▸ **Task brief**
Write the entries out again exactly as they stand, but without the pictures.

-------- Data under study

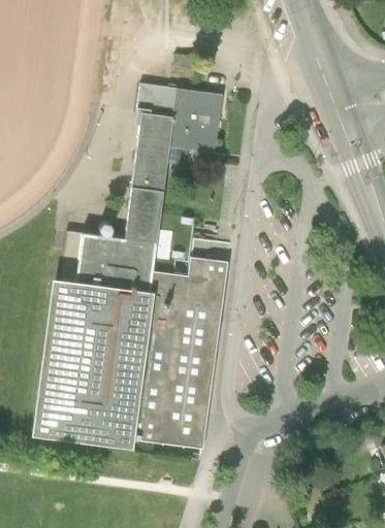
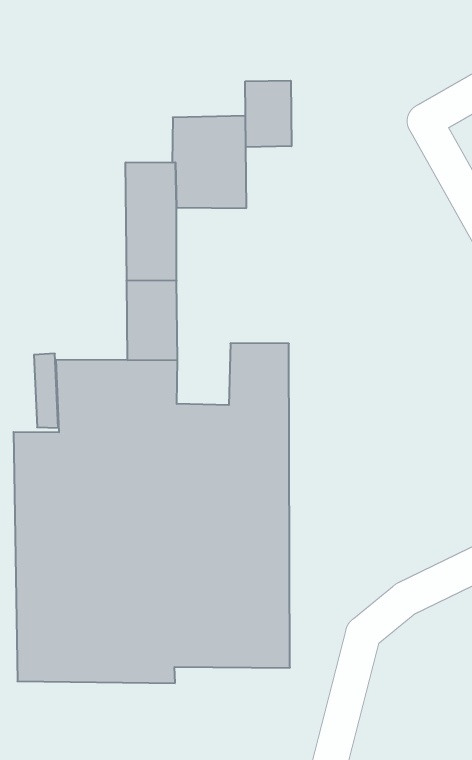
building: none -> [245,81,291,147]
building: [142,86,177,120] -> none

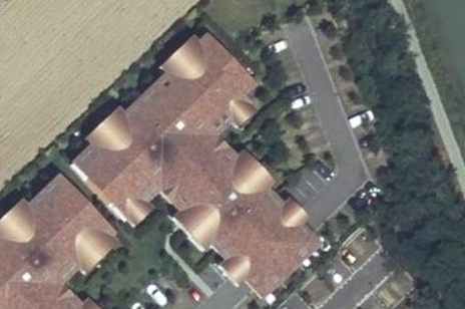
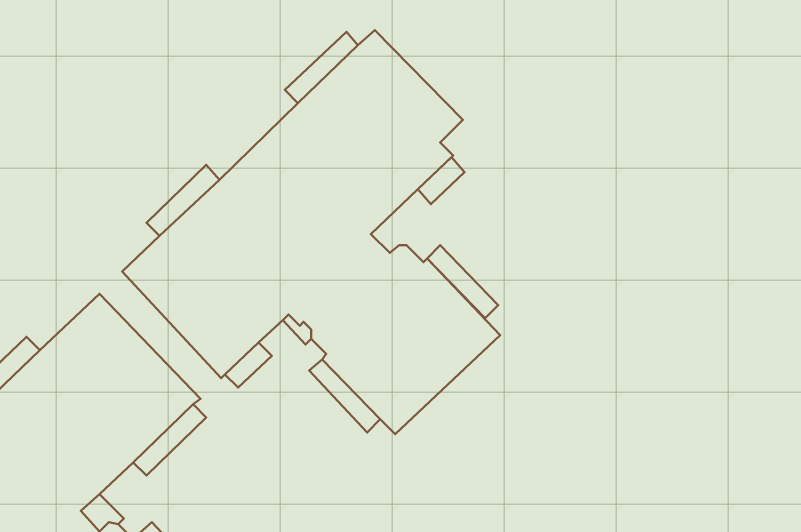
building: [217,197,318,296] -> none

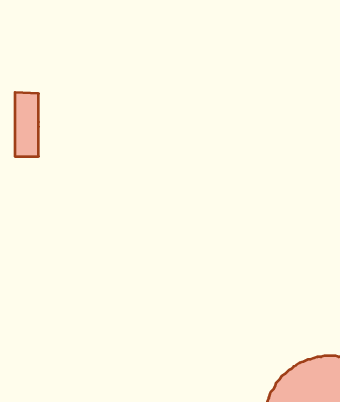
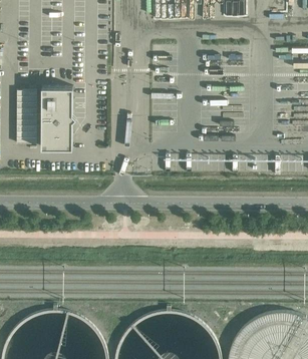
building: none -> [40,90,75,151]

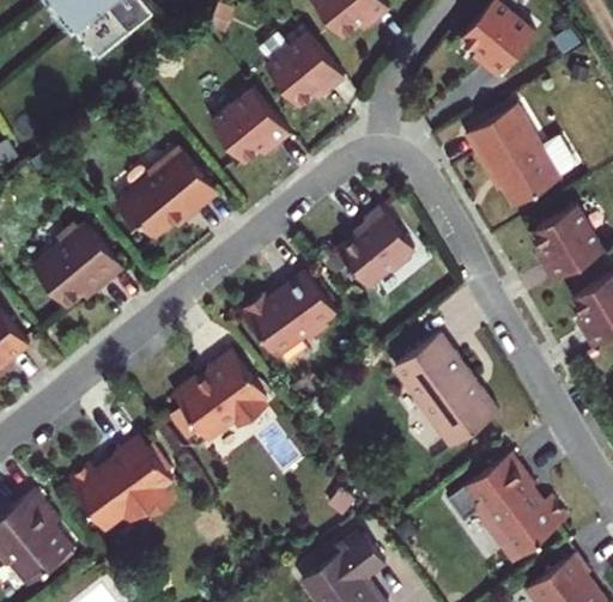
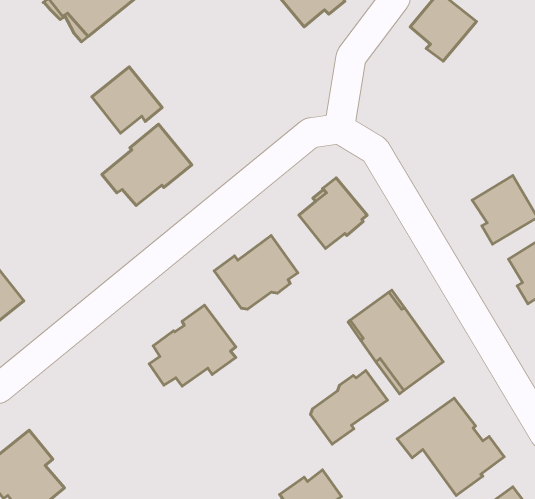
building: [259,32,344,107] -> none
building: [211,89,290,163] -> [92,67,162,133]
building: [466,105,576,208] -> none
building: [31,221,122,308] -> none
building: none -> [311,371,387,444]
building: [68,436,171,530] -> none

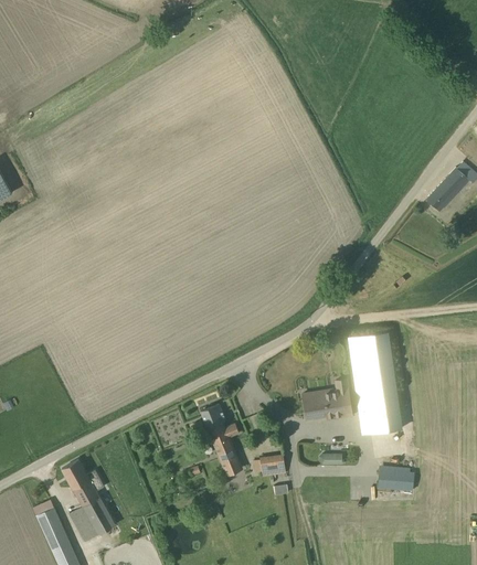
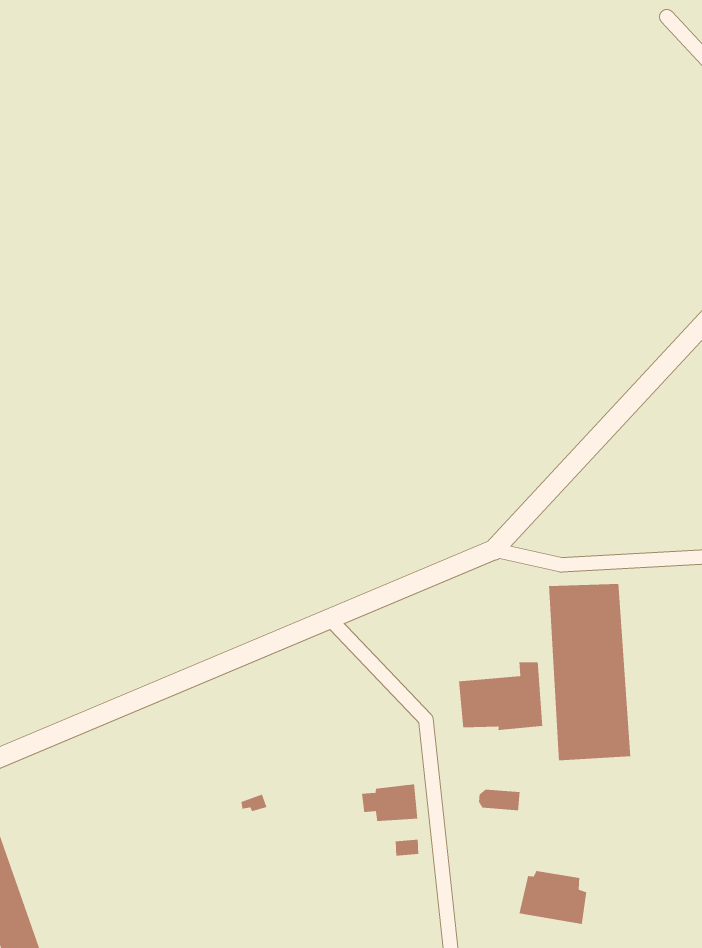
building: [200,404,243,476] -> none
building: [62,460,115,542] -> none
building: [375,462,413,491] -> [519,870,587,925]

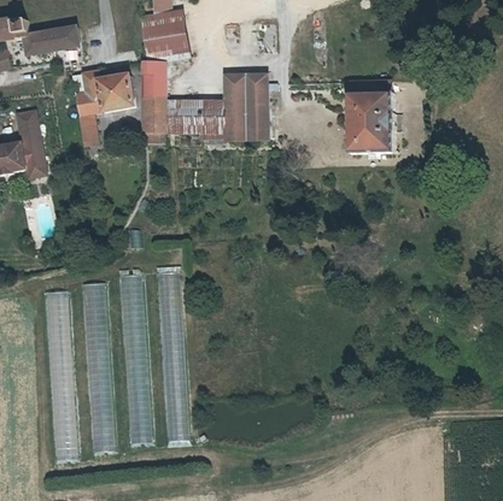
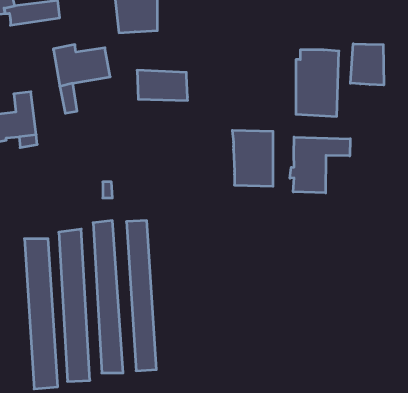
building: [141,55,169,141] -> none
building: none -> [350,44,384,85]
building: [221,83,267,146] -> [232,130,273,186]
building: none -> [290,137,350,193]

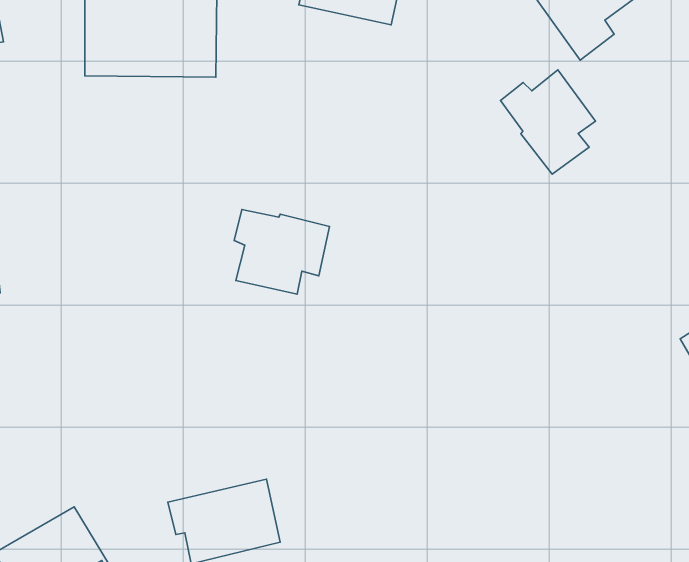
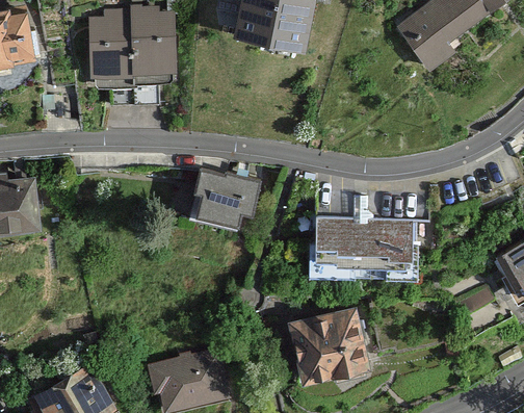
building: [501,70,596,174] -> none
building: none -> [314,218,412,269]
building: none -> [292,312,363,381]

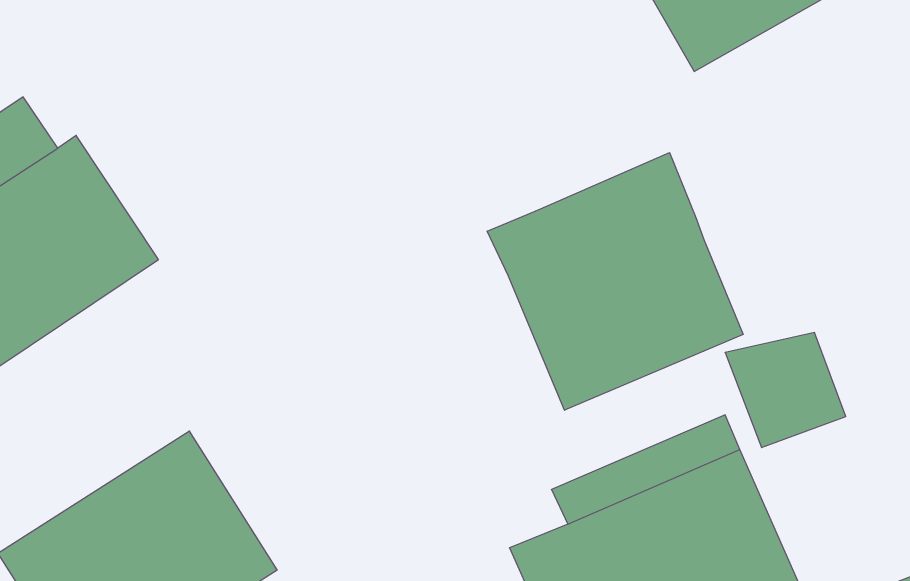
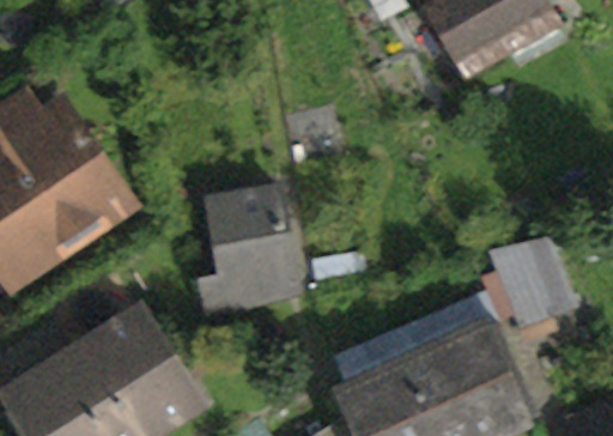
building: [487,153,743,410] -> none
building: none -> [202,188,299,316]

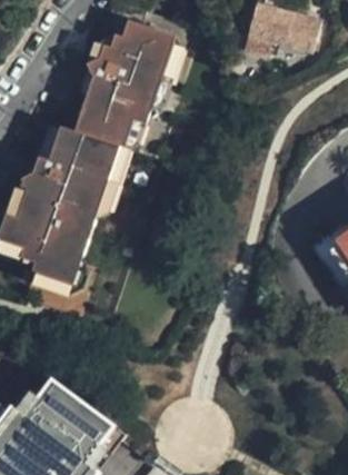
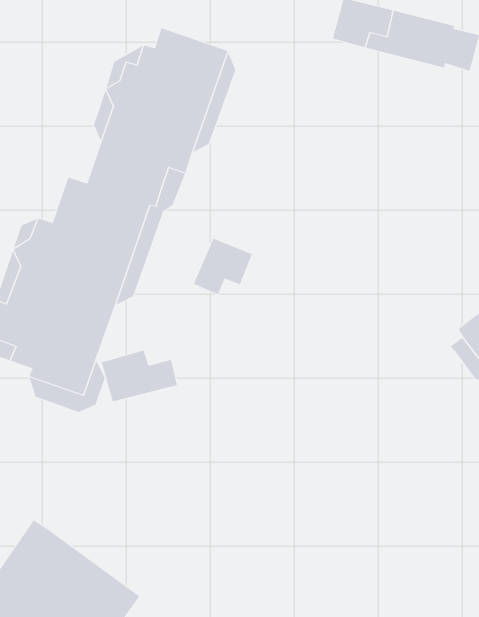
building: none -> [193,238,252,295]
building: none -> [101,350,178,402]

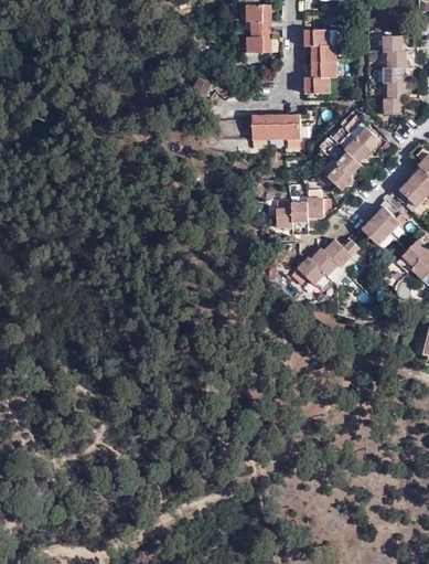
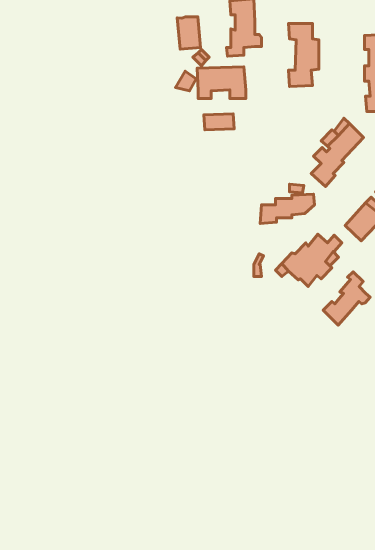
building: none -> [177,17,200,49]
building: [251,111,301,143] -> [197,67,246,98]
building: none -> [323,272,370,325]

----------------

▸ **Output for this task**
building: none -> [245,81,291,147]
building: [142,86,177,120] -> none

building: [217,197,318,296] -> none

building: none -> [40,90,75,151]

building: [259,32,344,107] -> none
building: [211,89,290,163] -> [92,67,162,133]
building: [466,105,576,208] -> none
building: [31,221,122,308] -> none
building: none -> [311,371,387,444]
building: [68,436,171,530] -> none

building: [200,404,243,476] -> none
building: [62,460,115,542] -> none
building: [375,462,413,491] -> [519,870,587,925]

building: [141,55,169,141] -> none
building: none -> [350,44,384,85]
building: [221,83,267,146] -> [232,130,273,186]
building: none -> [290,137,350,193]

building: [501,70,596,174] -> none
building: none -> [314,218,412,269]
building: none -> [292,312,363,381]

building: [487,153,743,410] -> none
building: none -> [202,188,299,316]

building: none -> [193,238,252,295]
building: none -> [101,350,178,402]

building: none -> [177,17,200,49]
building: [251,111,301,143] -> [197,67,246,98]
building: none -> [323,272,370,325]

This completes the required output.